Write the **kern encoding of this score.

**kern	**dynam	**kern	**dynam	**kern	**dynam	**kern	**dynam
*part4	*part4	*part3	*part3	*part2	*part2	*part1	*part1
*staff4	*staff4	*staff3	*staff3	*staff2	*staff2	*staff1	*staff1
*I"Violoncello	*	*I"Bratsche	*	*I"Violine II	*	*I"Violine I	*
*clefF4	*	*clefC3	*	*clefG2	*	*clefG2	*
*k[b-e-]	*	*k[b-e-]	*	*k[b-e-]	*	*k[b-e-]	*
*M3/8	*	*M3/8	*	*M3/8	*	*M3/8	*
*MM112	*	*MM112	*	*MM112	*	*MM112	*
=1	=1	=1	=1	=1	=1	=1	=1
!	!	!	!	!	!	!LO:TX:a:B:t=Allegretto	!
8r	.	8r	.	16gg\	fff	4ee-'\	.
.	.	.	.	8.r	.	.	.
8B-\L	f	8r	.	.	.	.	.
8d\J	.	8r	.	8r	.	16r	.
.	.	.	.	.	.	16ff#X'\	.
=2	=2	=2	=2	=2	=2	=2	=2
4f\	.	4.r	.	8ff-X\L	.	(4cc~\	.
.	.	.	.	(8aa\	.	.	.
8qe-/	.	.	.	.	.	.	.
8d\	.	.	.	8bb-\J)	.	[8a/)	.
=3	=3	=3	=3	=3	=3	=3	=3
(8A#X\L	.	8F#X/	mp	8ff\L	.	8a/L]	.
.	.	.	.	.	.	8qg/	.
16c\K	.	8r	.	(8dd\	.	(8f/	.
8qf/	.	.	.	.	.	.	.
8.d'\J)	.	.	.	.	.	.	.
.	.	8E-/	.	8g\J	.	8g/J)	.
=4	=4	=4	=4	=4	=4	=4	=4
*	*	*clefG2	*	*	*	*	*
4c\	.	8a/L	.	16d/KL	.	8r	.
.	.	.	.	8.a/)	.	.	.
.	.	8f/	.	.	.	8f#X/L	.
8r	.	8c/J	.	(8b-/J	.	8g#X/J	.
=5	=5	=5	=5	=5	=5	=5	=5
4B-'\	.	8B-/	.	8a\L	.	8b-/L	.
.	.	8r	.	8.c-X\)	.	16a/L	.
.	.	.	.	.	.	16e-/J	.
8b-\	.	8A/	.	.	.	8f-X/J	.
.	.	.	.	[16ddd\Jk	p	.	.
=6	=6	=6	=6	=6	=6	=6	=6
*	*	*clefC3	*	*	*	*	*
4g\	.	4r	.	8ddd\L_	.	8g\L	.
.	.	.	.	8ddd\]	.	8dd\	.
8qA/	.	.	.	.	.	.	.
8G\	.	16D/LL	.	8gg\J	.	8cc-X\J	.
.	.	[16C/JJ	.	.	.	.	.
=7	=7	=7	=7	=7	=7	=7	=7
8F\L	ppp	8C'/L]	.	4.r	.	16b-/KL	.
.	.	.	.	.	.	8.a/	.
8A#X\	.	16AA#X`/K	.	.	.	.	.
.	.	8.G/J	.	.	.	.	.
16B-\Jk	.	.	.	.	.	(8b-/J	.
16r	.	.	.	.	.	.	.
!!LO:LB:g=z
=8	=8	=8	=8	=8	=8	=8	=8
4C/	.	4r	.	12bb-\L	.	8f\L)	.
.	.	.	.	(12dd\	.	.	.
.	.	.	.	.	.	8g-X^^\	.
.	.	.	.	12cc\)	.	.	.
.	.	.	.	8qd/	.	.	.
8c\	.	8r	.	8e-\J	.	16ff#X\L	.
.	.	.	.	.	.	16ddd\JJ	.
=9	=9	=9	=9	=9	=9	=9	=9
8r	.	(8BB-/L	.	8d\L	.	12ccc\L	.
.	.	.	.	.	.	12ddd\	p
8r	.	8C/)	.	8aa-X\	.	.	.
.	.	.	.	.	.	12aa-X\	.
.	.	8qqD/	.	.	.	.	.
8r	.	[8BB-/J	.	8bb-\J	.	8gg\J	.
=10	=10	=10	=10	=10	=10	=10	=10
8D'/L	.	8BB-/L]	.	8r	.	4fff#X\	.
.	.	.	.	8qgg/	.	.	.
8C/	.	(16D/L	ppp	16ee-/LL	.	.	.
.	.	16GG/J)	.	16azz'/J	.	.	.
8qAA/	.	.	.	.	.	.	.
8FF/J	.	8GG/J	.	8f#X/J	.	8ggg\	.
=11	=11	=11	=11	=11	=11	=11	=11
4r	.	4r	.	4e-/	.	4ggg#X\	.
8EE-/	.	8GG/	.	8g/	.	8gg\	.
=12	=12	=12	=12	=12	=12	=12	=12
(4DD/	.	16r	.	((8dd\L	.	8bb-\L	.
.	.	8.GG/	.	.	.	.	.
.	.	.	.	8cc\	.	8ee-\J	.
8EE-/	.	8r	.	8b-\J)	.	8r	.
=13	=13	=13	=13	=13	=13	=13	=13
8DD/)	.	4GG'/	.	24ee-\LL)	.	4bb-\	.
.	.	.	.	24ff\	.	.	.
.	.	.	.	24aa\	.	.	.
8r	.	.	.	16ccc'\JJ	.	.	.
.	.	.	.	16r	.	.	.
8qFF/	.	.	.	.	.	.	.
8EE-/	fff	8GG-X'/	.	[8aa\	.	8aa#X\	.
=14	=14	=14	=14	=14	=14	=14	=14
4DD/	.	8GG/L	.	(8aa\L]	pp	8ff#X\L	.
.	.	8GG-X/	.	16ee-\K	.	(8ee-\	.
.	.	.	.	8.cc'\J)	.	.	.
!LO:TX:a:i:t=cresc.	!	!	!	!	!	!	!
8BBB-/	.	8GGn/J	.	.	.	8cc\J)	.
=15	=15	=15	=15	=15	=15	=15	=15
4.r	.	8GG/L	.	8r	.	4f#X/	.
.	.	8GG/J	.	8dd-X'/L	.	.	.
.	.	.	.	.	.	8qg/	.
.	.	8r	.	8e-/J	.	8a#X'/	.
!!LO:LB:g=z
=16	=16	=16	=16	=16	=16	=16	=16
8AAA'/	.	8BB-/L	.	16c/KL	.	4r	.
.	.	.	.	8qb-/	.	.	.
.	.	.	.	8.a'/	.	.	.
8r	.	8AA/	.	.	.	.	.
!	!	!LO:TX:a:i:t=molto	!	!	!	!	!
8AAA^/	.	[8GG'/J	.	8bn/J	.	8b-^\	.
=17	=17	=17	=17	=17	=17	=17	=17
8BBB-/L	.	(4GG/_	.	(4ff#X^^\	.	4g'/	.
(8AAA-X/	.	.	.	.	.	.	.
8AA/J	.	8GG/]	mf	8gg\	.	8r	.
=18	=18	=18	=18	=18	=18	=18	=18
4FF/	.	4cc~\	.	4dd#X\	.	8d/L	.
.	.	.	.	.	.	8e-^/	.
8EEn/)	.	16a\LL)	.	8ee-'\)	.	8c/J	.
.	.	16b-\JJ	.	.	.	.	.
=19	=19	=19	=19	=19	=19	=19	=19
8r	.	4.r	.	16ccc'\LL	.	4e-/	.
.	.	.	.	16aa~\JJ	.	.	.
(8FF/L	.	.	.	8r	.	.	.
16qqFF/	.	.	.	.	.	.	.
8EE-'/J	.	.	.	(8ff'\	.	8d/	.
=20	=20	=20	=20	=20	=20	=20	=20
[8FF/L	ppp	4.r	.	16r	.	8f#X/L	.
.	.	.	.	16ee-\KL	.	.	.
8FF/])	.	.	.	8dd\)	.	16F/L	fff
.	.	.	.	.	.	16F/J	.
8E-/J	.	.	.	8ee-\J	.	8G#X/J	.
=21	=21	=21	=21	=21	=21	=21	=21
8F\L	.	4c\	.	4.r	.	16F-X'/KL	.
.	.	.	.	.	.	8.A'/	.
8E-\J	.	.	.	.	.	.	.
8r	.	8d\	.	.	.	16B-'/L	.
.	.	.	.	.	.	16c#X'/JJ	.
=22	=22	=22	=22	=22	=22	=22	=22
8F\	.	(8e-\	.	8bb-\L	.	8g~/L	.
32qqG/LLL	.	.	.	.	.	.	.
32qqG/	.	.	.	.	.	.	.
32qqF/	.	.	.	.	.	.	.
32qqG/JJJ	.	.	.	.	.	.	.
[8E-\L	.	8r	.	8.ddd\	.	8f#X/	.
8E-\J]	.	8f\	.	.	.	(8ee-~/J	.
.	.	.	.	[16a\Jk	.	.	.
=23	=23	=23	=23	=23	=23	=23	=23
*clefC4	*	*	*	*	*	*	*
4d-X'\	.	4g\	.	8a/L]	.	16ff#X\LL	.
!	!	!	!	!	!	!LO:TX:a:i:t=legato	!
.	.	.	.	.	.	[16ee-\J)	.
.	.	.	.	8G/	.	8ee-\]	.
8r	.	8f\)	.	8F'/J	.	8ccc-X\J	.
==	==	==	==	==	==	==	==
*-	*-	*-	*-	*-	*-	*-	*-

◆ ◆ ◆

=== WHAT THE TASK REQUIRES ===
Please count the lines of the rows above that contain the string "kern", matching case exactly, and give only the number.

=== COMPLETE RESPONSE ===
2